» Problem requirements:
Return exactly the lines that run from the one containing "Segment regions of" to the end of the entries, with both ends included.

-------- Entries supplied --------

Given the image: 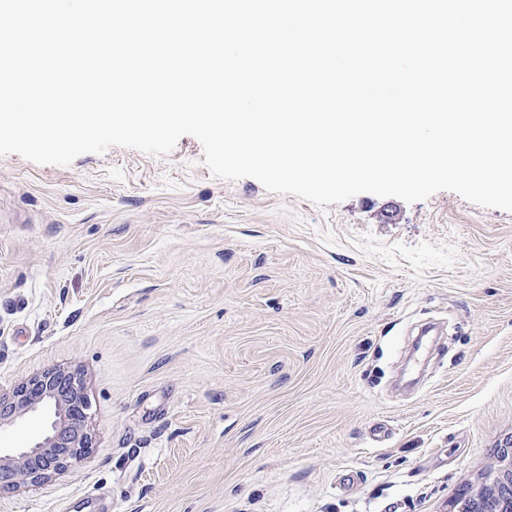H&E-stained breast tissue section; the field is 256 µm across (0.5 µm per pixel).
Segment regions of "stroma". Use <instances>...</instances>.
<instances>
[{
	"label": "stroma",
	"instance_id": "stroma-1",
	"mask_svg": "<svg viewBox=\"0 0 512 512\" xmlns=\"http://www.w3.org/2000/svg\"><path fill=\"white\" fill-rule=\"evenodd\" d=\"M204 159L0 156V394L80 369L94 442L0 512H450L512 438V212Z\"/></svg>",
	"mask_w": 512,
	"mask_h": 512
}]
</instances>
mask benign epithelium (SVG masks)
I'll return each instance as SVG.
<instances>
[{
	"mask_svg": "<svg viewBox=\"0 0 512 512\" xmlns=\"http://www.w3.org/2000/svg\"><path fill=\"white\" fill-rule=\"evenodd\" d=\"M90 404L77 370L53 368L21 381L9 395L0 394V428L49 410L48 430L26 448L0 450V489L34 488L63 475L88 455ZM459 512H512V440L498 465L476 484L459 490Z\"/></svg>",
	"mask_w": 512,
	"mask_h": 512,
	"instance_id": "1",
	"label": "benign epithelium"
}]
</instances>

--------

» The result:
Segment regions of "stroma". Use <instances>...</instances>.
<instances>
[{
	"label": "stroma",
	"instance_id": "stroma-1",
	"mask_svg": "<svg viewBox=\"0 0 512 512\" xmlns=\"http://www.w3.org/2000/svg\"><path fill=\"white\" fill-rule=\"evenodd\" d=\"M204 159L0 156V394L80 369L94 442L0 512H450L512 438V212Z\"/></svg>",
	"mask_w": 512,
	"mask_h": 512
}]
</instances>
mask benign epithelium (SVG masks)
I'll return each instance as SVG.
<instances>
[{
	"mask_svg": "<svg viewBox=\"0 0 512 512\" xmlns=\"http://www.w3.org/2000/svg\"><path fill=\"white\" fill-rule=\"evenodd\" d=\"M90 404L77 370L53 368L21 381L9 395L0 394V428L49 410L48 430L26 448L0 450V489L34 488L63 475L88 455ZM459 512H512V440L498 465L476 484L459 490Z\"/></svg>",
	"mask_w": 512,
	"mask_h": 512,
	"instance_id": "1",
	"label": "benign epithelium"
}]
</instances>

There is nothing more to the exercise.